Exercise
Where a line contains "camera: 175 degrees left, 5 degrees up", begin there and restate word for word every line to the end of the entries below, pictures excluded.

===== Data provided =====

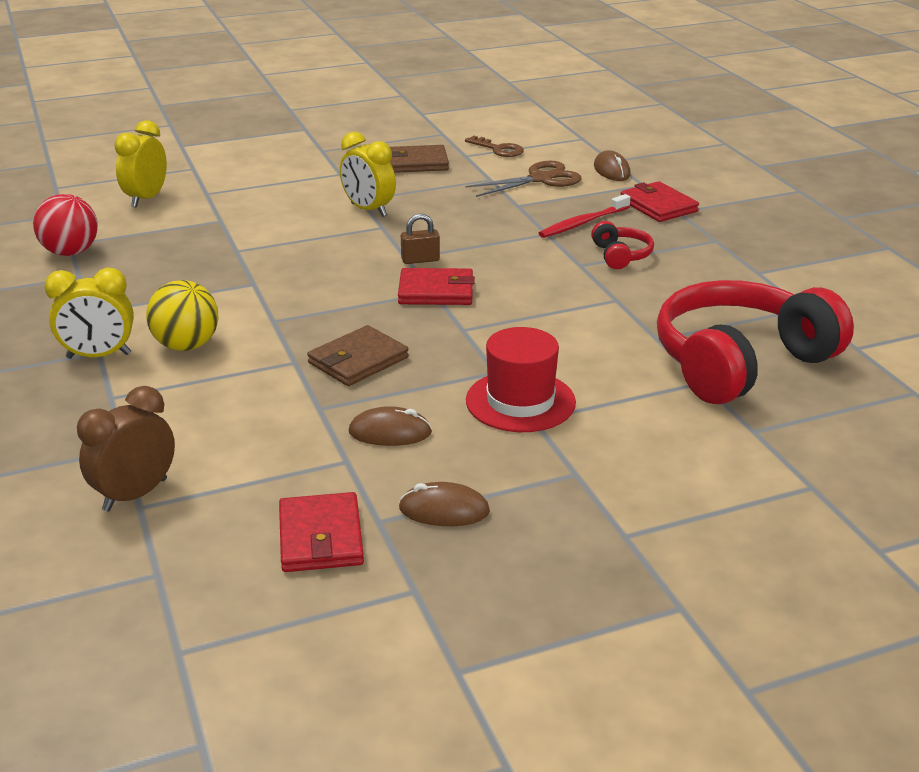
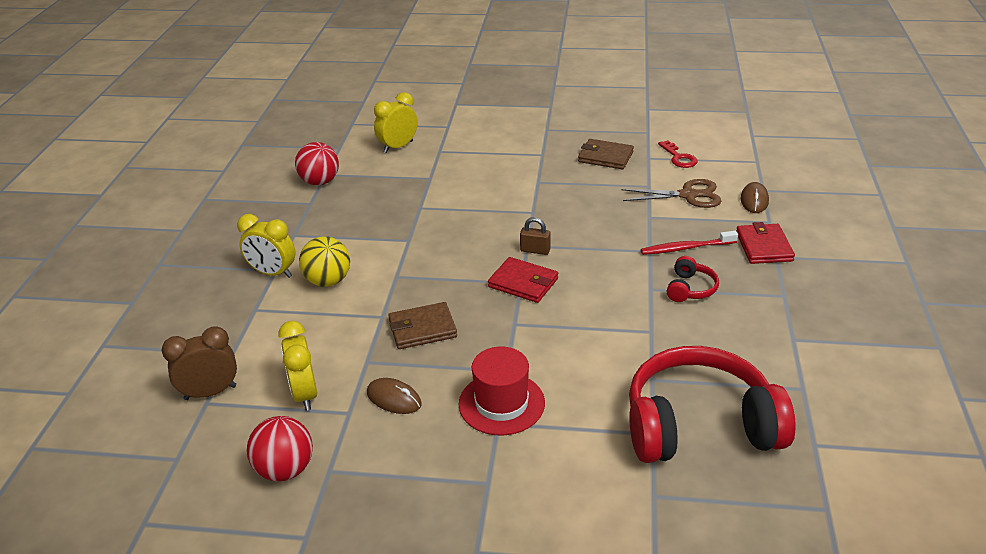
camera: 30 degrees right, 5 degrees up
red wallet [279,492,364,572] -> red ball [247,416,313,482]
yellow clock [340,132,396,217] -> yellow clock moved to [278,321,317,411]
brown mouse [399,482,490,526] -> none
brown key [465,136,524,157] -> red key [658,140,698,168]

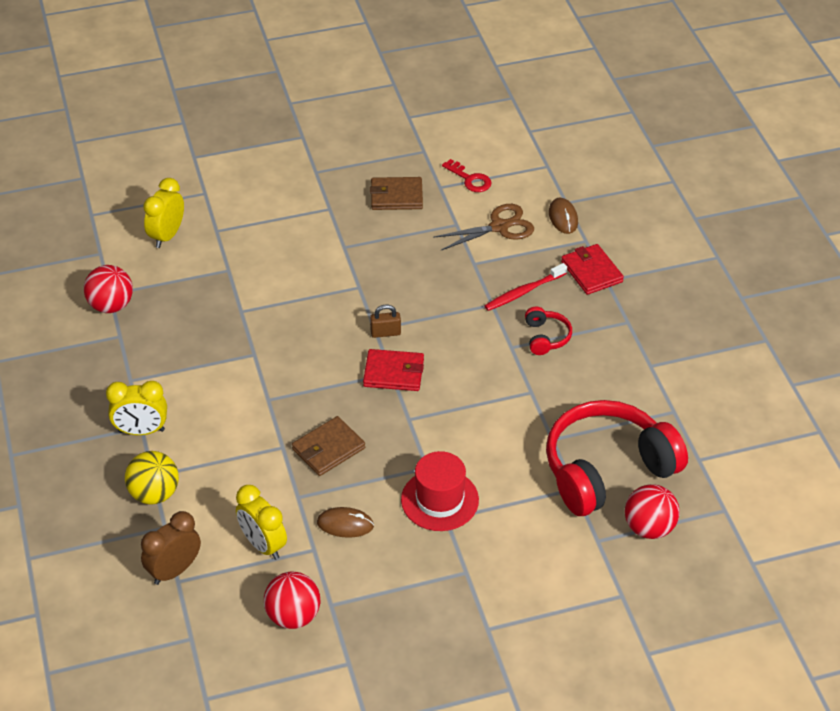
camera: 25 degrees left, 10 degrees up
yellow ball [299,236,350,287] -> yellow ball moved to [125,451,179,505]
none -> red ball [625,484,680,539]

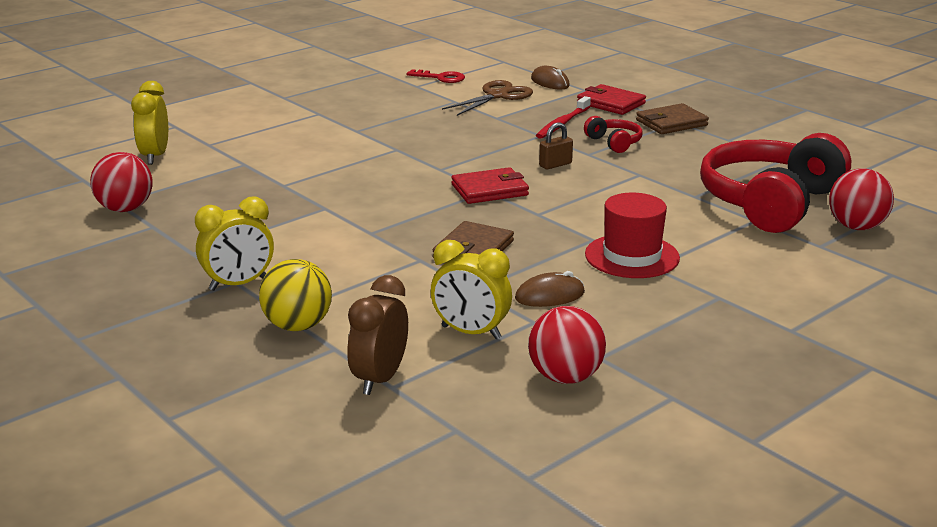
camera: 25 degrees left, 20 degrees down
brown wallet [370,177,423,210] -> brown wallet moved to [636,103,709,134]
brown padlock [370,304,401,338] -> brown padlock moved to [539,122,573,169]

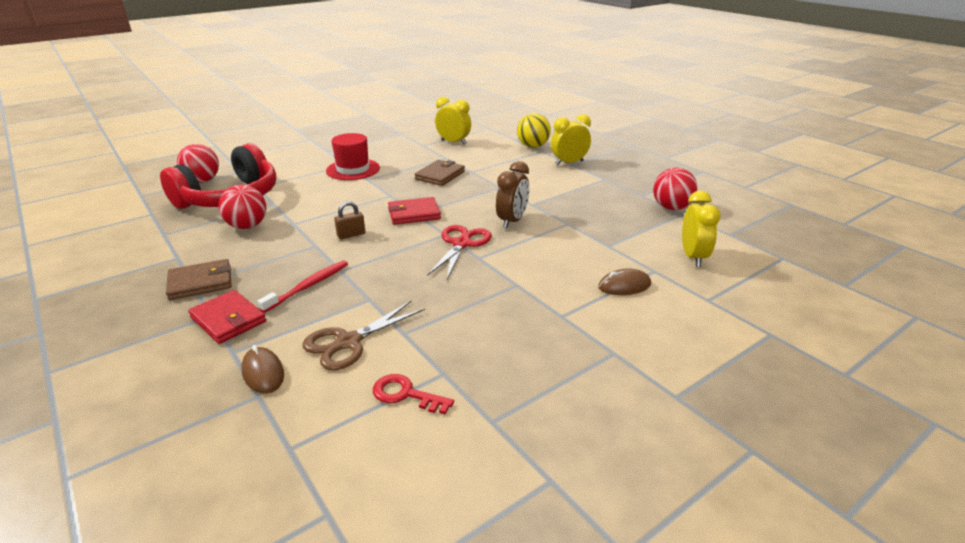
camera: 175 degrees left, 5 degrees up
brown clock [347,275,408,395] -> brown clock moved to [496,161,529,229]
brown mouse [515,271,585,307] -> brown mouse moved to [598,269,651,295]
red ball [528,306,606,384] -> red ball moved to [219,185,266,229]
red headphones [584,116,643,153] -> none
none -> red scissors [427,225,492,279]

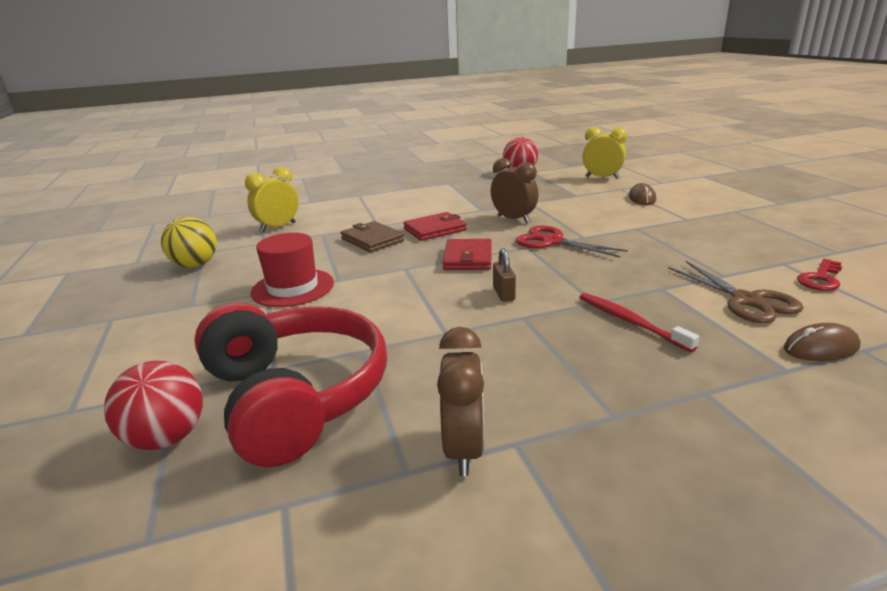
camera: 70 degrees left, 5 degrees down
brown wallet [166,259,232,300] -> none
red wallet [188,290,266,344] -> red wallet moved to [404,212,467,241]
red ball [219,185,266,229] -> none
yellow ball [517,113,551,148] -> yellow ball moved to [161,217,217,268]
yellow clock [551,114,591,165] -> none
none -> brown clock [437,327,485,476]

=====

Task solution
camera: 175 degrees left, 5 degrees up
brown clock [347,275,408,395] -> brown clock moved to [496,161,529,229]
brown mouse [515,271,585,307] -> brown mouse moved to [598,269,651,295]
red ball [528,306,606,384] -> red ball moved to [219,185,266,229]
red headphones [584,116,643,153] -> none
none -> red scissors [427,225,492,279]

camera: 70 degrees left, 5 degrees down
brown wallet [166,259,232,300] -> none
red wallet [188,290,266,344] -> red wallet moved to [404,212,467,241]
red ball [219,185,266,229] -> none
yellow ball [517,113,551,148] -> yellow ball moved to [161,217,217,268]
yellow clock [551,114,591,165] -> none
none -> brown clock [437,327,485,476]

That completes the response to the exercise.